Data records:
------------------------

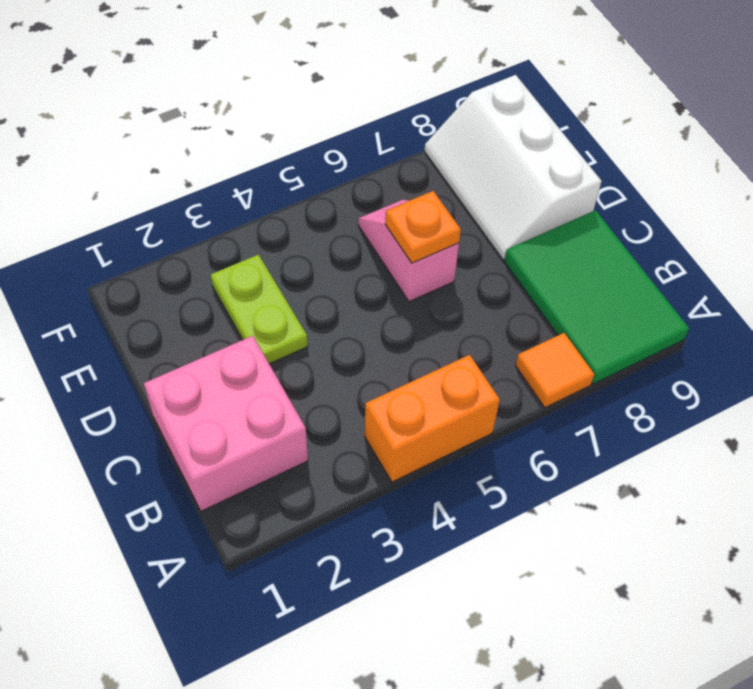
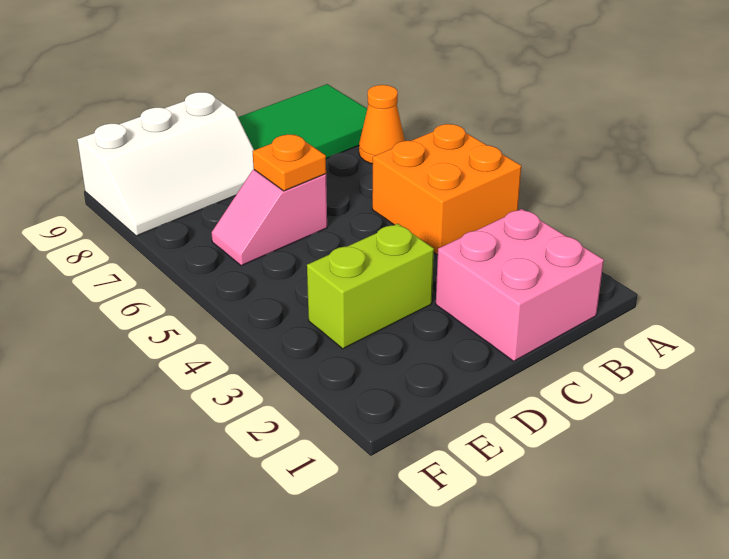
orange 1x2 brick [365,355,500,482] -> orange 2x2 brick [372,124,521,255]
orange 1x1 tile [516,333,594,407] -> orange 1x1 cone [359,85,405,164]
lime 1x2 plate [211,255,308,364] -> lime 1x2 brick [307,224,434,349]

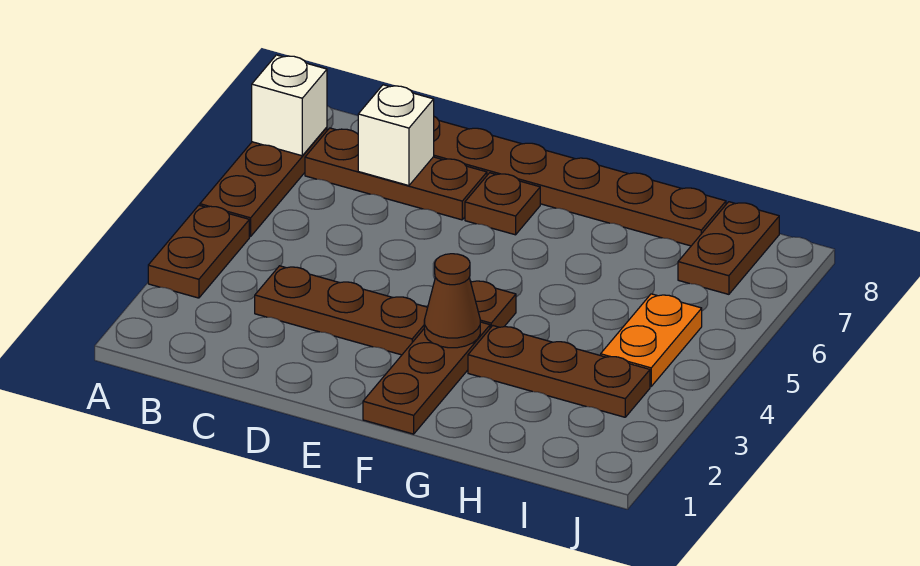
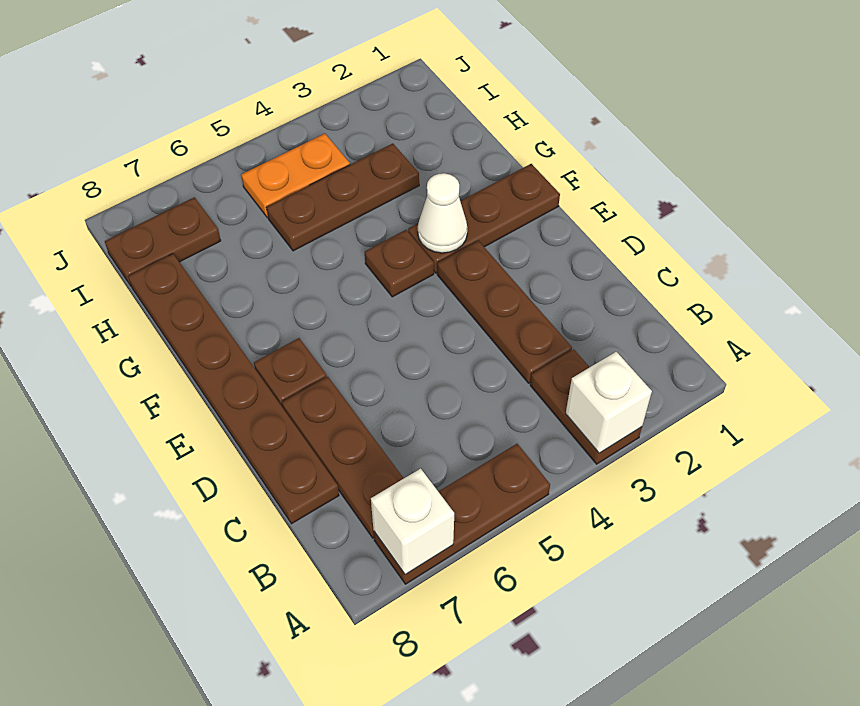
brown 1x2 plate [148,205,249,298] -> brown 1x2 plate turned to [530,349,642,464]
white 1x1 brick [358,85,434,186] -> white 1x1 brick moved to [566,352,652,453]
brown 1x1 cone [424,254,480,348] -> white 1x1 cone [418,173,468,253]
brown 1x3 plate [468,326,650,417] -> brown 1x3 plate turned to [266,144,419,251]

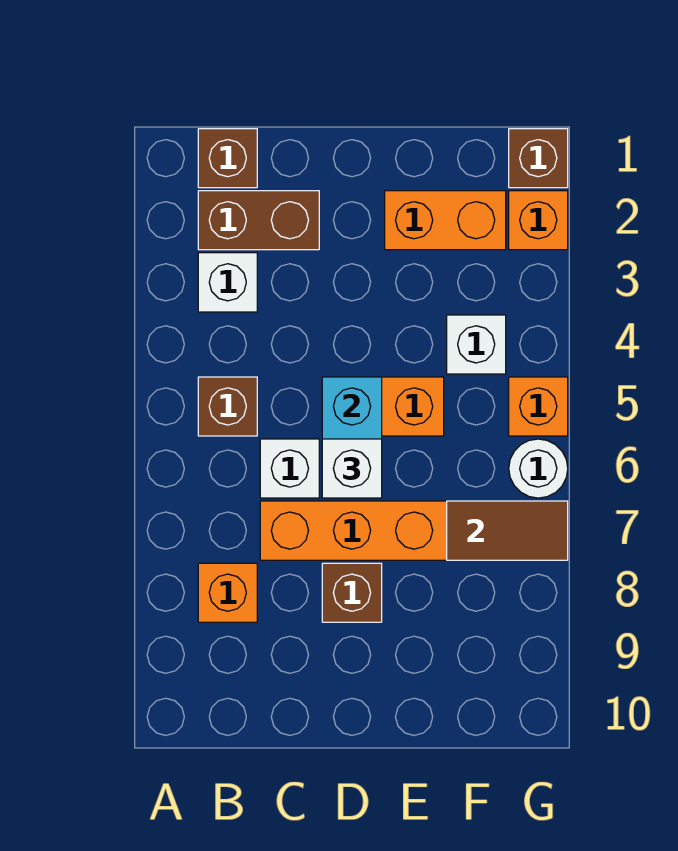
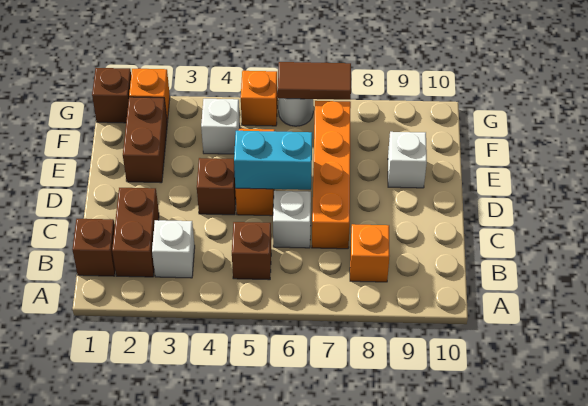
white 1x1 brick [322,439,382,498] -> white 1x1 brick moved to [388,132,427,188]
brown 1x1 brick [322,563,382,622] -> brown 1x1 brick moved to [197,158,236,215]
orange 1x2 brick [385,191,506,250] -> brown 1x2 brick [123,97,167,183]
brown 1x2 tile [447,501,568,560] -> brown 1x2 tile turned to [278,62,351,100]

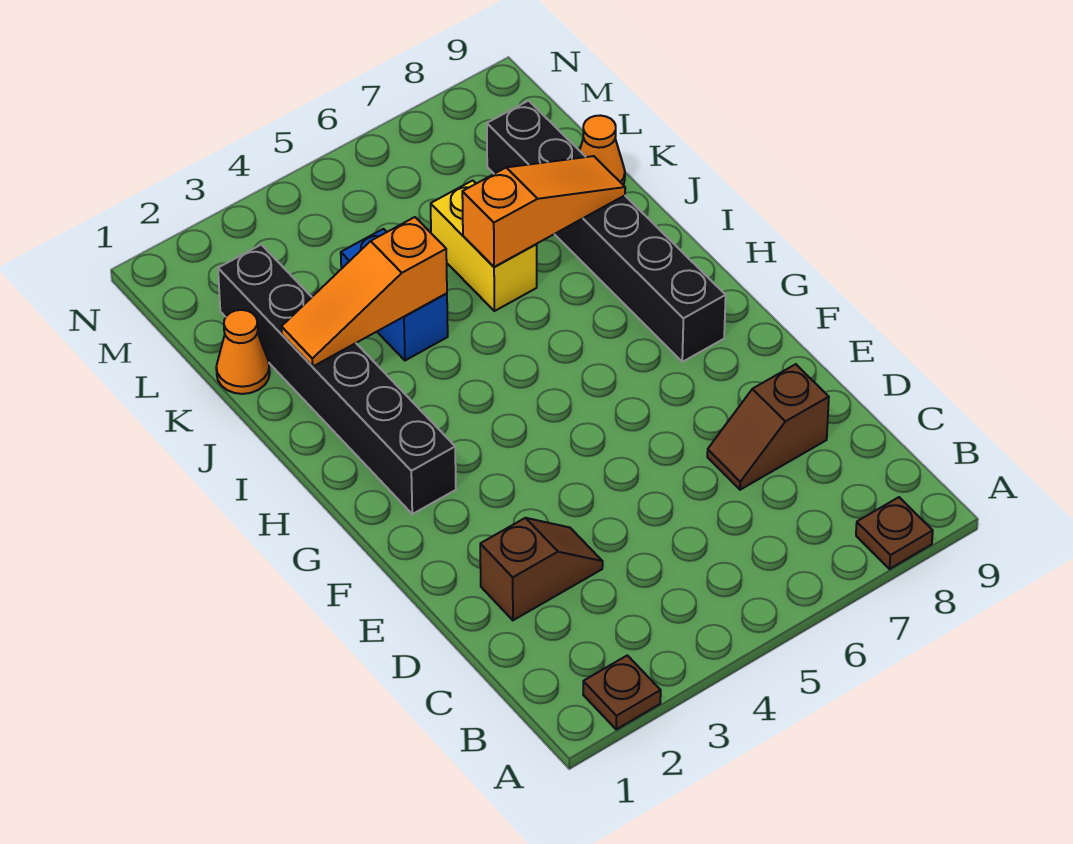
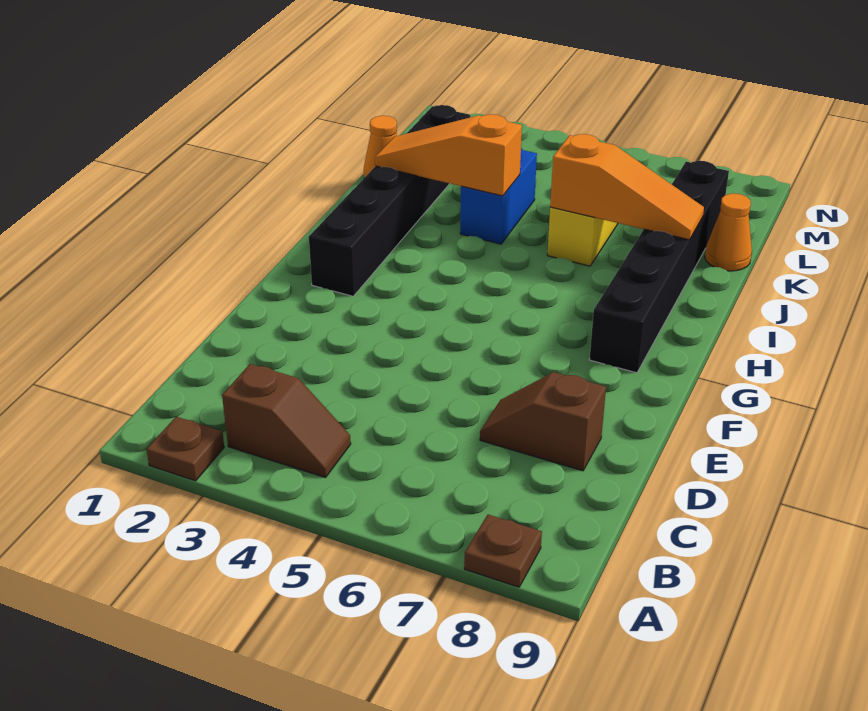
brown 1x2 slope [480,518,603,620] -> brown 1x2 slope moved to [222,364,351,478]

------------------------

The expected answer is every line in the data above that carries the string "tile".

## RESULT FOR THIS TASK
orange 1x1 tile [516,333,594,407] -> orange 1x1 cone [359,85,405,164]
brown 1x2 tile [447,501,568,560] -> brown 1x2 tile turned to [278,62,351,100]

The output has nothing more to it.